Exercise instructions:
Where the word "degrees" occurs in a line of the listing, please copy the line.

Materials provided:
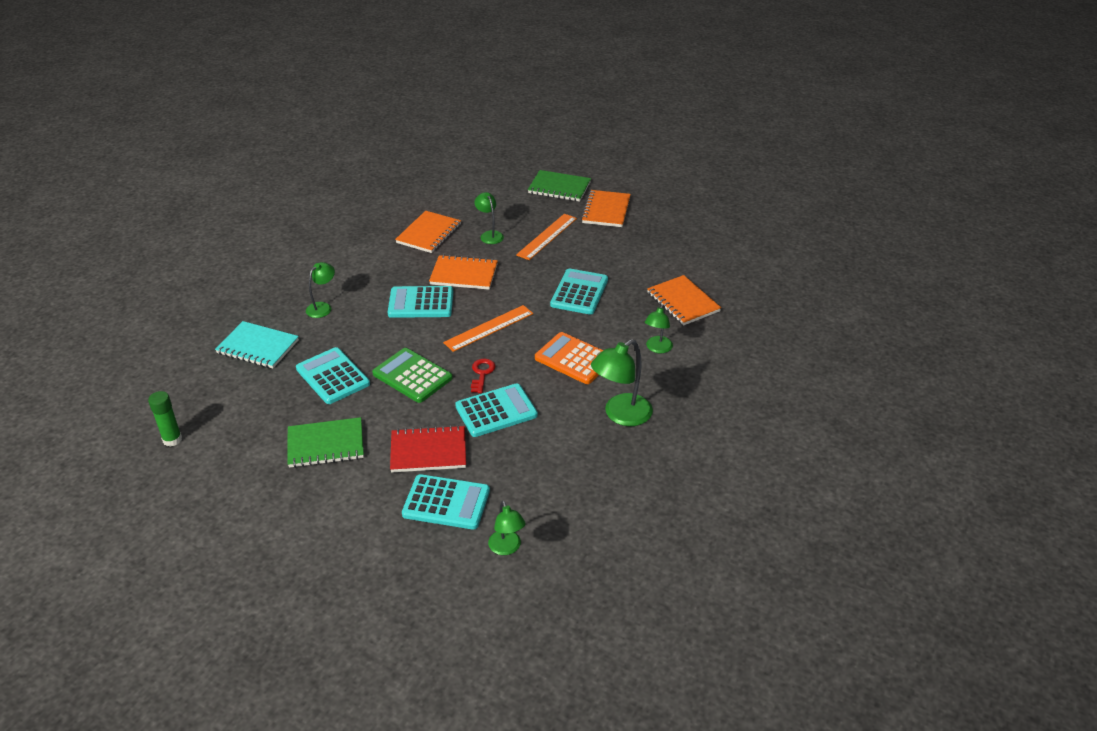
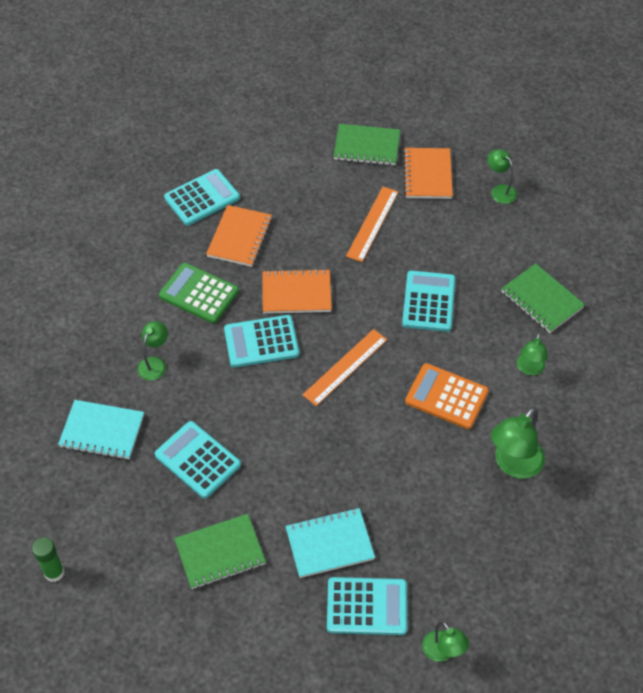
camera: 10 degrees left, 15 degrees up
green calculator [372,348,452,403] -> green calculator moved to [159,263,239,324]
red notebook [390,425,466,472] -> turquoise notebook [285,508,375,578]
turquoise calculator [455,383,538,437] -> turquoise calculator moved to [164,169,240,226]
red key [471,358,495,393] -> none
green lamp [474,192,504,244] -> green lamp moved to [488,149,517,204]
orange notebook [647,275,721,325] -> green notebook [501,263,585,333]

---

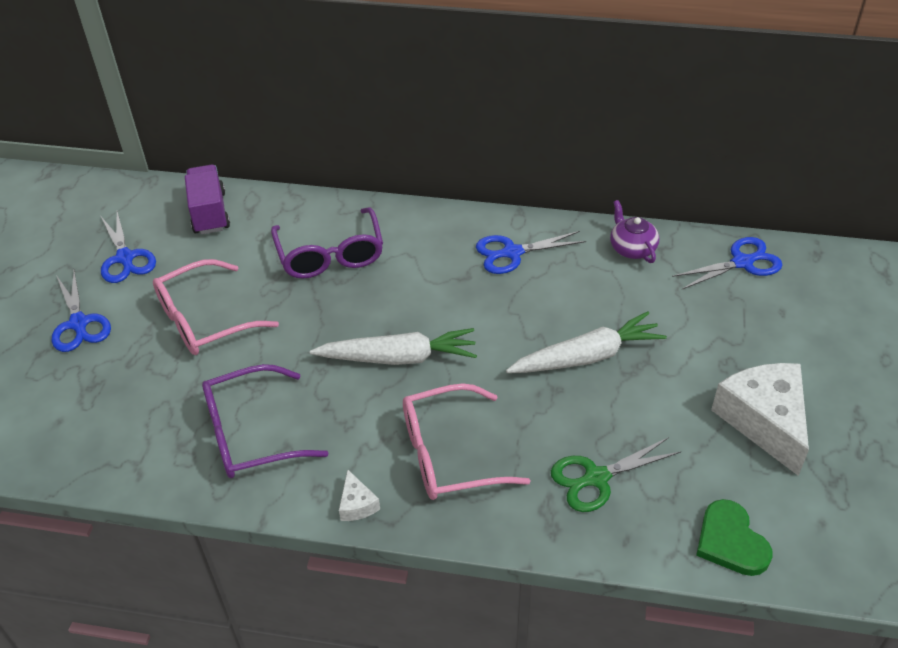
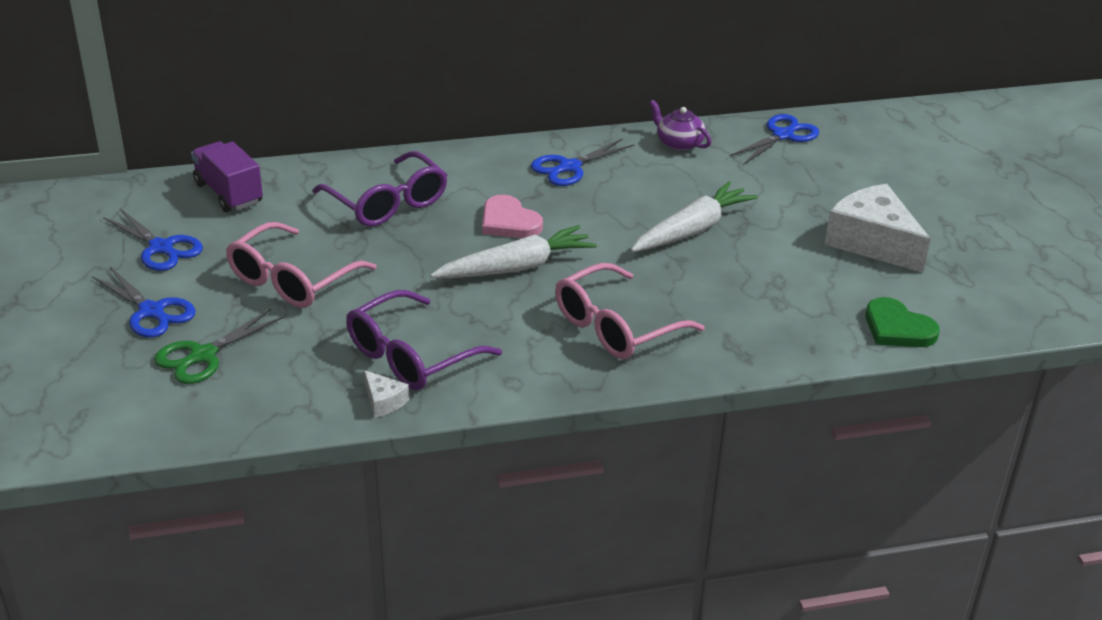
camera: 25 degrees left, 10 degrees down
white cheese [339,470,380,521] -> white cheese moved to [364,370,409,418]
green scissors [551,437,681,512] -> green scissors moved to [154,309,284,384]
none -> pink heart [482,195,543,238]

==

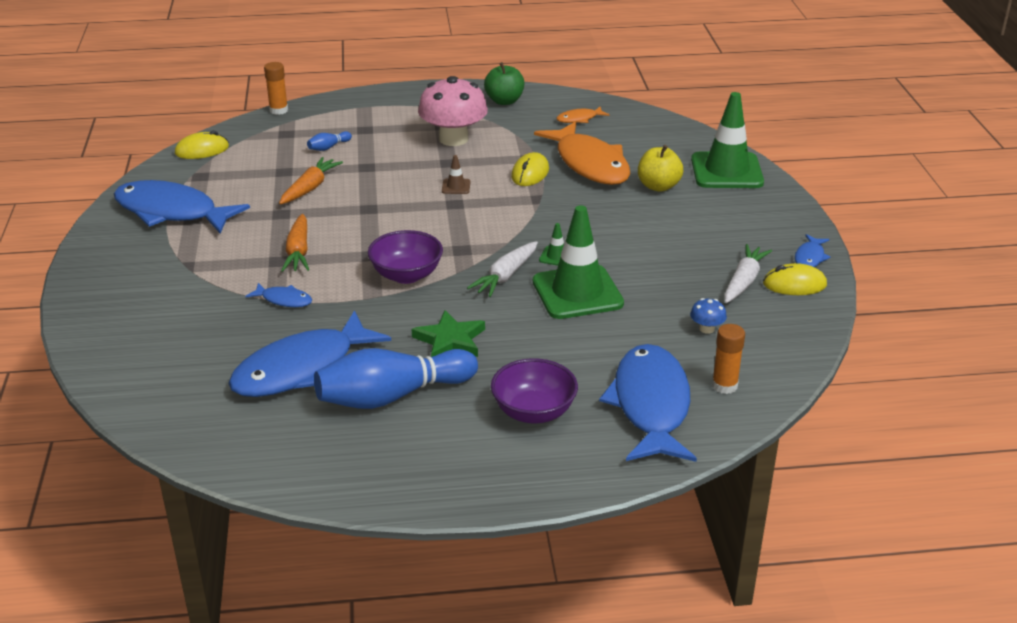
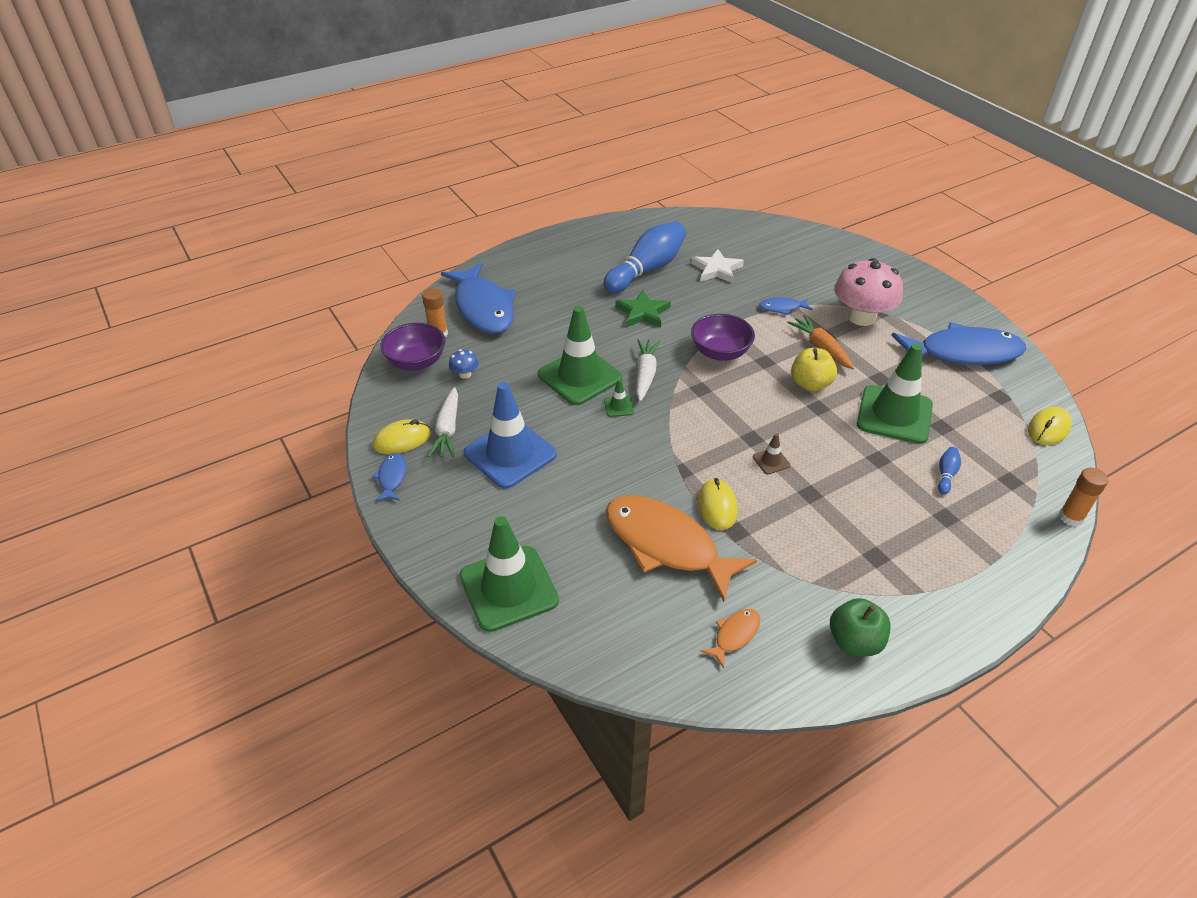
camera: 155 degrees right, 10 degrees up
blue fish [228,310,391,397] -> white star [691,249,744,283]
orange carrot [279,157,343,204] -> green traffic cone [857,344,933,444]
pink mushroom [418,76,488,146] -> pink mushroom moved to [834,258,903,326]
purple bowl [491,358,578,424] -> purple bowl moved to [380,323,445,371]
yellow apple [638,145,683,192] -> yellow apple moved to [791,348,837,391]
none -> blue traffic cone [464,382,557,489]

Answer for the task:
camera: 10 degrees left, 15 degrees up
camera: 25 degrees left, 10 degrees down
camera: 155 degrees right, 10 degrees up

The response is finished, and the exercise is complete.